■ Exercise: Nothing outside the range below should be printed. Output exactly the lines from the line with "(193, 497) = (320, 116): turquoise" to the line with "(484, 306) = (209, 364): none -> black fish", both included.

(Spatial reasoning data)
================================

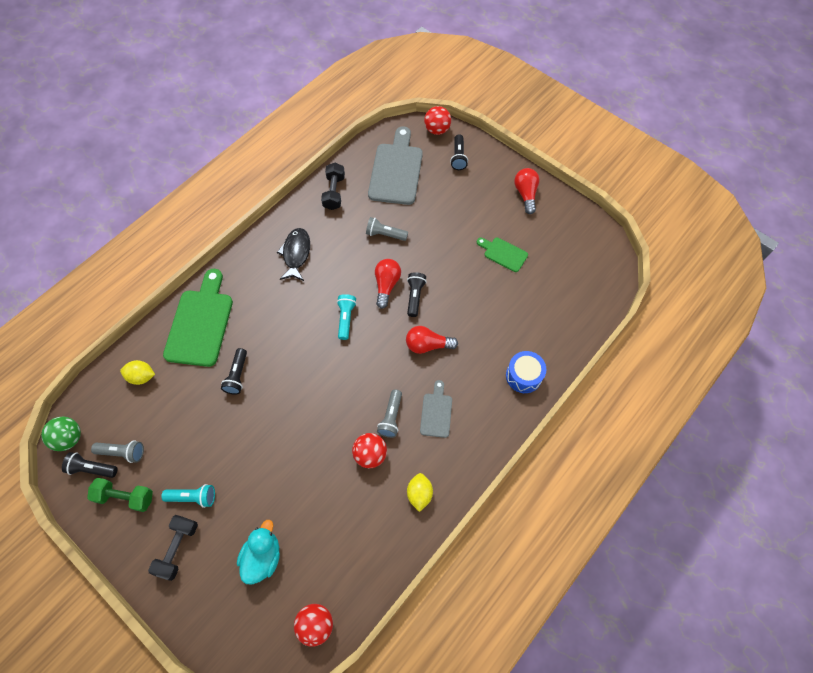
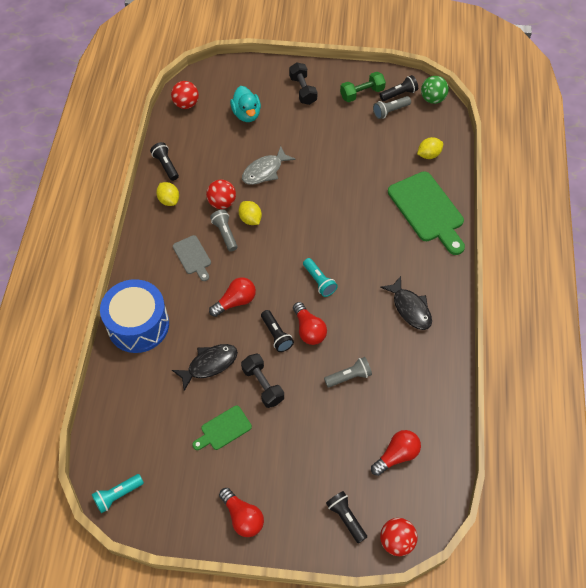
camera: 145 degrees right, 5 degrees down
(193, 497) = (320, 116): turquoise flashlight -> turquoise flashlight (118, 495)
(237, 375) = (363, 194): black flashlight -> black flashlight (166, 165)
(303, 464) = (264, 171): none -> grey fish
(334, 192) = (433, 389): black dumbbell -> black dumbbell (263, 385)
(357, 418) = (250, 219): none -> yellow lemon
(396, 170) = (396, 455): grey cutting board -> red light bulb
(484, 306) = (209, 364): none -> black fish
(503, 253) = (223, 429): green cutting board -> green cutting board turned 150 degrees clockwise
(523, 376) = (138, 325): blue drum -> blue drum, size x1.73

================================

■ Written solution:
(193, 497) = (320, 116): turquoise flashlight -> turquoise flashlight (118, 495)
(237, 375) = (363, 194): black flashlight -> black flashlight (166, 165)
(303, 464) = (264, 171): none -> grey fish
(334, 192) = (433, 389): black dumbbell -> black dumbbell (263, 385)
(357, 418) = (250, 219): none -> yellow lemon
(396, 170) = (396, 455): grey cutting board -> red light bulb
(484, 306) = (209, 364): none -> black fish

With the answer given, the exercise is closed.